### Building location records
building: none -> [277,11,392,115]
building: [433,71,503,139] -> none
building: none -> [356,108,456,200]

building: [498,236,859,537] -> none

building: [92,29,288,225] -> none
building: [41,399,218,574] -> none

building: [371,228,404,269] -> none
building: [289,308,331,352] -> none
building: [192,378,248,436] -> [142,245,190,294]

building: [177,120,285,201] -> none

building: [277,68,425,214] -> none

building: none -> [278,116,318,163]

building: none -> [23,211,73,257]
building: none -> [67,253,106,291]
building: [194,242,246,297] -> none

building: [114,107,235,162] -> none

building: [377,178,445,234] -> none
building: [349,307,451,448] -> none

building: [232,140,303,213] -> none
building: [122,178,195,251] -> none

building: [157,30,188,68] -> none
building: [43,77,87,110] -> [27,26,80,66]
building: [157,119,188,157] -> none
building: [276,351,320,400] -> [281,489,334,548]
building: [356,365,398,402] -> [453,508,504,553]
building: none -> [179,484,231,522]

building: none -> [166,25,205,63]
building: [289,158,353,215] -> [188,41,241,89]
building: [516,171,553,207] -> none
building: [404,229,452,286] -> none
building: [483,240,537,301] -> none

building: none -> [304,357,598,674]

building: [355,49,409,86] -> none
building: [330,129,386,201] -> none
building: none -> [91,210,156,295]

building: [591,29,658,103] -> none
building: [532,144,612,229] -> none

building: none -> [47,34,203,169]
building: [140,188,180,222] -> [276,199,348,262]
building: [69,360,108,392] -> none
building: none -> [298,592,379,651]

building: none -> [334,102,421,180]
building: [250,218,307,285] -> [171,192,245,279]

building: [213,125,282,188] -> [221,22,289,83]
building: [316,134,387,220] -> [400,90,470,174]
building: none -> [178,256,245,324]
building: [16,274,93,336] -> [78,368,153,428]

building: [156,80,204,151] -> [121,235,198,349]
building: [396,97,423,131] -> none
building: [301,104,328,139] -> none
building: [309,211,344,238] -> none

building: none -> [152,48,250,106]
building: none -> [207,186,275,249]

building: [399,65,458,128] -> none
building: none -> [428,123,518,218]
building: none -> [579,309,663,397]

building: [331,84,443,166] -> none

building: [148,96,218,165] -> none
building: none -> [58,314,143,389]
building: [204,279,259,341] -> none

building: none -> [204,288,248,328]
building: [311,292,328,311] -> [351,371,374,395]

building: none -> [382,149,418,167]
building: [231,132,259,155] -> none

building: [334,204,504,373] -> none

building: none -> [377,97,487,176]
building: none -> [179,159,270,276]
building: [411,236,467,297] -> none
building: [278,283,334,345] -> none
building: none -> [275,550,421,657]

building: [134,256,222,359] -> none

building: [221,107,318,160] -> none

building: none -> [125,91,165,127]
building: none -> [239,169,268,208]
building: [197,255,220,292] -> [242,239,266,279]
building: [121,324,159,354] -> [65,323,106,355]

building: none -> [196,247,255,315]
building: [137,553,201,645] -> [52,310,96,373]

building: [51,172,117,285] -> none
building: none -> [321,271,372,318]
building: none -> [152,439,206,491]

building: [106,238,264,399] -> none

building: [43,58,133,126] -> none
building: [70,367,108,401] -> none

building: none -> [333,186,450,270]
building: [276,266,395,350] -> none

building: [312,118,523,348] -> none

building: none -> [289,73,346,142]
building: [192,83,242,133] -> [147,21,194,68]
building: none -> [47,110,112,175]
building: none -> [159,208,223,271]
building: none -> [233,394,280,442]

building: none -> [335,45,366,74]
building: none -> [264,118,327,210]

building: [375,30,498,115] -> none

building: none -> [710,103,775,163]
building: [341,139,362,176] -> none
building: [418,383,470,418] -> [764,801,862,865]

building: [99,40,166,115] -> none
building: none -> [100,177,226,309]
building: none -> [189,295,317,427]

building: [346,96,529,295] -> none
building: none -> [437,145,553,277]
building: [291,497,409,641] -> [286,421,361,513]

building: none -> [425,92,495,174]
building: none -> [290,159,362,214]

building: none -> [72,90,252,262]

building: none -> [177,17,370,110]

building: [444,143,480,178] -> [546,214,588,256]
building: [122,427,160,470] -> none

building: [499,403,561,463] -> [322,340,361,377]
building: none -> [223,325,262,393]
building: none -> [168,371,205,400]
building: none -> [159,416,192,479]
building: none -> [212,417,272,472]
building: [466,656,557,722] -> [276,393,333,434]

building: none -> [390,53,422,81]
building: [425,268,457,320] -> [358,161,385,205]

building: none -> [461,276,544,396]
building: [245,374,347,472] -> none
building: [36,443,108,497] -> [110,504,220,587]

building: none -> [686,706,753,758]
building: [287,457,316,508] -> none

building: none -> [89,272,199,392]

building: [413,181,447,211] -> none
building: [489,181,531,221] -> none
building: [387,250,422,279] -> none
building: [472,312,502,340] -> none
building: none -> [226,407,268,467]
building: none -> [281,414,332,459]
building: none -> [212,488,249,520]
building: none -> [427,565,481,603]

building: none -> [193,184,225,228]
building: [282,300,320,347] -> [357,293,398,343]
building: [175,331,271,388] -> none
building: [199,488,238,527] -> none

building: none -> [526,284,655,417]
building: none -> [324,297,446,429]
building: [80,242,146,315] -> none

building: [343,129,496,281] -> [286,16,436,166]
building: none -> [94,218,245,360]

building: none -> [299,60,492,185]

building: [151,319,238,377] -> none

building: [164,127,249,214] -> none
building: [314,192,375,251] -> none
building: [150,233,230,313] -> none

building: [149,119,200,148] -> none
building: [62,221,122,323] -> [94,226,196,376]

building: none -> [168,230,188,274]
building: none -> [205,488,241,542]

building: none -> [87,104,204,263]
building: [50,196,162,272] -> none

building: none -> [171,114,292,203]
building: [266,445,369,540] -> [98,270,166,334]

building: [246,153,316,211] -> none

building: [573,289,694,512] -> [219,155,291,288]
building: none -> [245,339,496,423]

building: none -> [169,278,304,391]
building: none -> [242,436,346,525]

### WORK ITEM
Lines to set down from above: the line with "building: none -> [226,407,268,467]", the line with "building: [199,488,238,527] -> none", and every line between, each exactly as written.

### RESPONSE TO THE EXERCISE
building: none -> [226,407,268,467]
building: none -> [281,414,332,459]
building: none -> [212,488,249,520]
building: none -> [427,565,481,603]

building: none -> [193,184,225,228]
building: [282,300,320,347] -> [357,293,398,343]
building: [175,331,271,388] -> none
building: [199,488,238,527] -> none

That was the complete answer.